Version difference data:
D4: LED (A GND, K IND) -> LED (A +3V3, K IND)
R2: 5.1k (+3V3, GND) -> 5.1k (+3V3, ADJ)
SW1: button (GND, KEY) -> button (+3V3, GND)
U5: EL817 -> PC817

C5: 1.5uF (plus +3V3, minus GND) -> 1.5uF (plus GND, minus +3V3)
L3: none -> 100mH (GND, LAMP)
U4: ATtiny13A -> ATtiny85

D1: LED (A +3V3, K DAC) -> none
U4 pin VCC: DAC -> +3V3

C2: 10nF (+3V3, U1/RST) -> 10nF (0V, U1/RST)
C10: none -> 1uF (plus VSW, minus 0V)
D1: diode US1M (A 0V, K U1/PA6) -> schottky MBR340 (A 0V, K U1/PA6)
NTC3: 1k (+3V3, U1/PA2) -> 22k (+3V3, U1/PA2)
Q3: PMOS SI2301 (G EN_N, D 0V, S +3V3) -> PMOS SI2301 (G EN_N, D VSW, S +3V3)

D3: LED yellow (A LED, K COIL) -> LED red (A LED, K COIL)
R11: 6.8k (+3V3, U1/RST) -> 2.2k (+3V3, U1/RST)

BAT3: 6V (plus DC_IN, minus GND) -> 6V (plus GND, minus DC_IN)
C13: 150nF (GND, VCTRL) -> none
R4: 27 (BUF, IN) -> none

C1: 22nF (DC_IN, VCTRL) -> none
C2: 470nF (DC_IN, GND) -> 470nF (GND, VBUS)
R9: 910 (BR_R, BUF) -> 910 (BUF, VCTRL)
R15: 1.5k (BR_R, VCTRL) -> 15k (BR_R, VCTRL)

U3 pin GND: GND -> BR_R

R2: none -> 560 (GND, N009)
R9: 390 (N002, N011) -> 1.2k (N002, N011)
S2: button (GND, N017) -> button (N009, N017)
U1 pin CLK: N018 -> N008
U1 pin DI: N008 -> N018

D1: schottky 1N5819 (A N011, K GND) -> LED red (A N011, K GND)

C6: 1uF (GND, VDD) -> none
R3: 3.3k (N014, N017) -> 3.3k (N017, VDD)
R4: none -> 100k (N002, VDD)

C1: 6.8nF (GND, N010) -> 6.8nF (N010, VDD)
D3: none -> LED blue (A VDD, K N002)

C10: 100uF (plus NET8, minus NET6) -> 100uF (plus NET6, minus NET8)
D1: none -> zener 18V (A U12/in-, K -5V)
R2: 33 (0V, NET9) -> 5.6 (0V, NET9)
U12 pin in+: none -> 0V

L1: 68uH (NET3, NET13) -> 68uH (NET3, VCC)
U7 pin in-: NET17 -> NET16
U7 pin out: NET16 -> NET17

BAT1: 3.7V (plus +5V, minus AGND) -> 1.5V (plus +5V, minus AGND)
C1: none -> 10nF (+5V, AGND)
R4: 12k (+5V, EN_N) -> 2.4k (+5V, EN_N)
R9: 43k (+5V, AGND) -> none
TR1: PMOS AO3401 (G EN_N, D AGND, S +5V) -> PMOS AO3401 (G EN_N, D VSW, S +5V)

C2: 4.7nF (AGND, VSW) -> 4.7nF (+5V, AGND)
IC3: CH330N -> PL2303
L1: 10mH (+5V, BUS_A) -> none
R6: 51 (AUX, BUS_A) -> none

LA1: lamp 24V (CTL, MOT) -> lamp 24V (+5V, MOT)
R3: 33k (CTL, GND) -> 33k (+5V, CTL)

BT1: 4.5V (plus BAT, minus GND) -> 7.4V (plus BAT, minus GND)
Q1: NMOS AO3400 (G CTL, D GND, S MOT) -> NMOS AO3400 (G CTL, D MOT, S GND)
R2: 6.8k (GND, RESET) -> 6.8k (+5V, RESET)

Task to carry out: Word for word, restate the lines above from the line containing "C2: 4.7nF (AGND, VSW) -> 4.7nF (+5V, AGND)" through the line containing "R3: 33k (CTL, GND) -> 33k (+5V, CTL)", with both included and nothing else.

Solved problem:
C2: 4.7nF (AGND, VSW) -> 4.7nF (+5V, AGND)
IC3: CH330N -> PL2303
L1: 10mH (+5V, BUS_A) -> none
R6: 51 (AUX, BUS_A) -> none

LA1: lamp 24V (CTL, MOT) -> lamp 24V (+5V, MOT)
R3: 33k (CTL, GND) -> 33k (+5V, CTL)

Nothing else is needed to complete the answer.